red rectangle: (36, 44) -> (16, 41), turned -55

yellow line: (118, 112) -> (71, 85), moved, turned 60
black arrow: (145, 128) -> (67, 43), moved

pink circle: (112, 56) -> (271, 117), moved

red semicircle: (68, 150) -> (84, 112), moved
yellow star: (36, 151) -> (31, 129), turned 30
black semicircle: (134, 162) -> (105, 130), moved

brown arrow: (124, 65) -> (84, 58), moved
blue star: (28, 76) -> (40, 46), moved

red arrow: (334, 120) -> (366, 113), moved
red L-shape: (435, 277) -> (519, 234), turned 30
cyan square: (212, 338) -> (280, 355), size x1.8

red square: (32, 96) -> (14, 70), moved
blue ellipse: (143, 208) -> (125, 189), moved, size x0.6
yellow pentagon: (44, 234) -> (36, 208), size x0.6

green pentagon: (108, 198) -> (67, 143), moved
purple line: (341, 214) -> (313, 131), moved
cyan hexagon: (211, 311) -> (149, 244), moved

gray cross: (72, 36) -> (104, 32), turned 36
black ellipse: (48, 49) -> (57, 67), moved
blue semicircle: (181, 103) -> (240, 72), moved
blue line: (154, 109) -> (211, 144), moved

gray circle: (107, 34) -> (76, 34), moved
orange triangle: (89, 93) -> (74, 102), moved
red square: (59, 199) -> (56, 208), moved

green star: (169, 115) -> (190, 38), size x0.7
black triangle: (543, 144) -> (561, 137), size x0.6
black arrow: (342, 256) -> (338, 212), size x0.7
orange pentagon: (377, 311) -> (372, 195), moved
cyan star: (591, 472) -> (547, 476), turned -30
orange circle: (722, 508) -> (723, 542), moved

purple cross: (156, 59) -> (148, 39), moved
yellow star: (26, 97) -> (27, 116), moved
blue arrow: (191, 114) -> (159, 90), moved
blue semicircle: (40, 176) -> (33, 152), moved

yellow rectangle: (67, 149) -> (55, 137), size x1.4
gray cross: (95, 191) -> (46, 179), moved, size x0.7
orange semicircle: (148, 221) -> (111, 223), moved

+ + +

» Problem to work on
Nothing but the lines above from the one containing "red semicircle: (68, 150) -> (84, 112), moved" through the one containing "yellow star: (26, 97) -> (27, 116), moved" should appear in the answer, each repeated exactly.

» Answer below
red semicircle: (68, 150) -> (84, 112), moved
yellow star: (36, 151) -> (31, 129), turned 30
black semicircle: (134, 162) -> (105, 130), moved

brown arrow: (124, 65) -> (84, 58), moved
blue star: (28, 76) -> (40, 46), moved

red arrow: (334, 120) -> (366, 113), moved
red L-shape: (435, 277) -> (519, 234), turned 30
cyan square: (212, 338) -> (280, 355), size x1.8

red square: (32, 96) -> (14, 70), moved
blue ellipse: (143, 208) -> (125, 189), moved, size x0.6
yellow pentagon: (44, 234) -> (36, 208), size x0.6

green pentagon: (108, 198) -> (67, 143), moved
purple line: (341, 214) -> (313, 131), moved
cyan hexagon: (211, 311) -> (149, 244), moved

gray cross: (72, 36) -> (104, 32), turned 36
black ellipse: (48, 49) -> (57, 67), moved
blue semicircle: (181, 103) -> (240, 72), moved
blue line: (154, 109) -> (211, 144), moved

gray circle: (107, 34) -> (76, 34), moved
orange triangle: (89, 93) -> (74, 102), moved
red square: (59, 199) -> (56, 208), moved

green star: (169, 115) -> (190, 38), size x0.7
black triangle: (543, 144) -> (561, 137), size x0.6
black arrow: (342, 256) -> (338, 212), size x0.7
orange pentagon: (377, 311) -> (372, 195), moved
cyan star: (591, 472) -> (547, 476), turned -30
orange circle: (722, 508) -> (723, 542), moved

purple cross: (156, 59) -> (148, 39), moved
yellow star: (26, 97) -> (27, 116), moved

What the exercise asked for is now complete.